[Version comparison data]
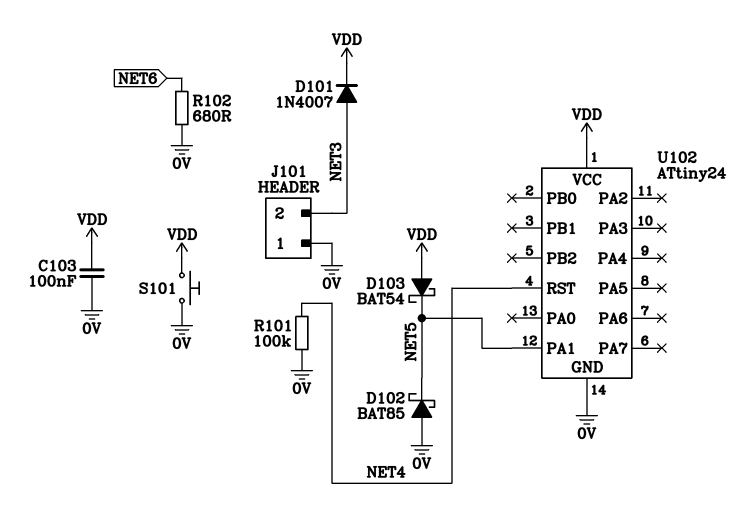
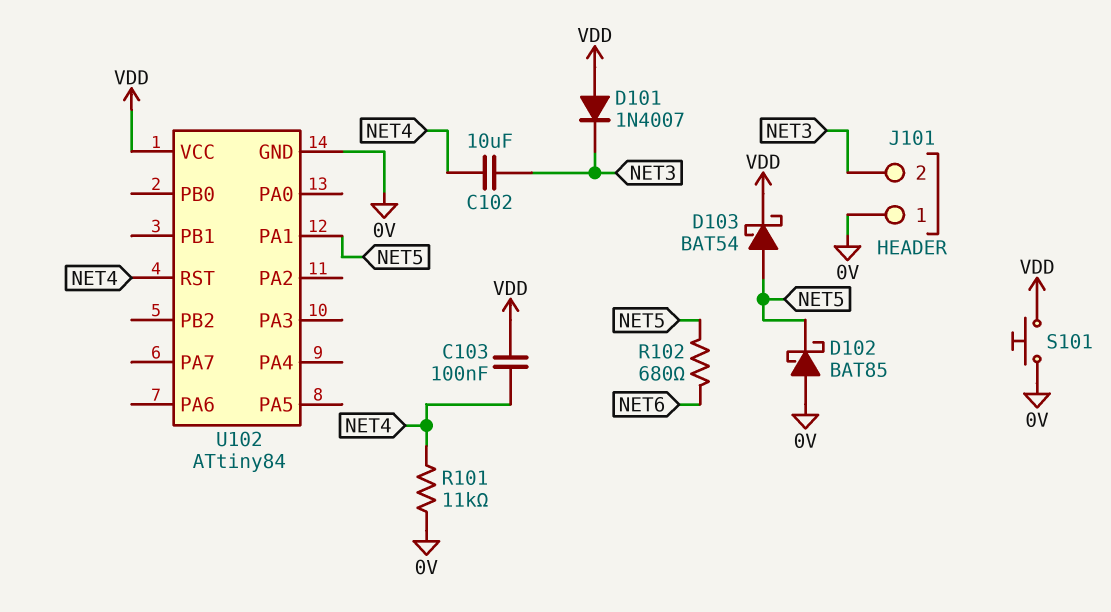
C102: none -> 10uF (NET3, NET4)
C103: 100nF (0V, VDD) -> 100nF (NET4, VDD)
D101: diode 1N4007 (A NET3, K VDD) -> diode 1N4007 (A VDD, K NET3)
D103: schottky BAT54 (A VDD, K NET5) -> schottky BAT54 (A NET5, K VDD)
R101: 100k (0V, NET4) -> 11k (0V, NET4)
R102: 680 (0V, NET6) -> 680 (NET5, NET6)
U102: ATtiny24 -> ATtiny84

- [EXERCISE BRIEF] Lines from the one containing "C103: 100nF (0V, VDD) -> 100nF (NET4, VDD)" through the end of the data above must be written out exactly, and no other lines are needed.

- [OUTPUT OF THE EXERCISE]
C103: 100nF (0V, VDD) -> 100nF (NET4, VDD)
D101: diode 1N4007 (A NET3, K VDD) -> diode 1N4007 (A VDD, K NET3)
D103: schottky BAT54 (A VDD, K NET5) -> schottky BAT54 (A NET5, K VDD)
R101: 100k (0V, NET4) -> 11k (0V, NET4)
R102: 680 (0V, NET6) -> 680 (NET5, NET6)
U102: ATtiny24 -> ATtiny84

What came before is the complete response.